Start of MATERIAL TO PROCESS
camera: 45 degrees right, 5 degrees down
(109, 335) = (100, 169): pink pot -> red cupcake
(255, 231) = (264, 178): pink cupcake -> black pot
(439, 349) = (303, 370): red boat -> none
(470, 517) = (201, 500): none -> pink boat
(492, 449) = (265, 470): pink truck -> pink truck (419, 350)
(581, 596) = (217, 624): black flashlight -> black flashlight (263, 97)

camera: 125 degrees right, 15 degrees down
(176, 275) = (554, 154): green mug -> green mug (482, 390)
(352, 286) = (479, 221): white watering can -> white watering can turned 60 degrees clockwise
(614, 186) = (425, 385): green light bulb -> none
End of MATERIAL TO PROCESS
Start of MATERIAL TO PROCESS
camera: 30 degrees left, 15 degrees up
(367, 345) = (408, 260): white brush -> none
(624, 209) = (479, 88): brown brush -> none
End of MATERIAL TO PROCESS
#### EXERCISE AIM:
Could you repeat exactly the lines in the listing above from the one with "(176, 275) = (554, 154): green" down to the one with "(614, 186) = (425, 385): green"? Include both of those lines.

#### TASK ANSWER:
(176, 275) = (554, 154): green mug -> green mug (482, 390)
(352, 286) = (479, 221): white watering can -> white watering can turned 60 degrees clockwise
(614, 186) = (425, 385): green light bulb -> none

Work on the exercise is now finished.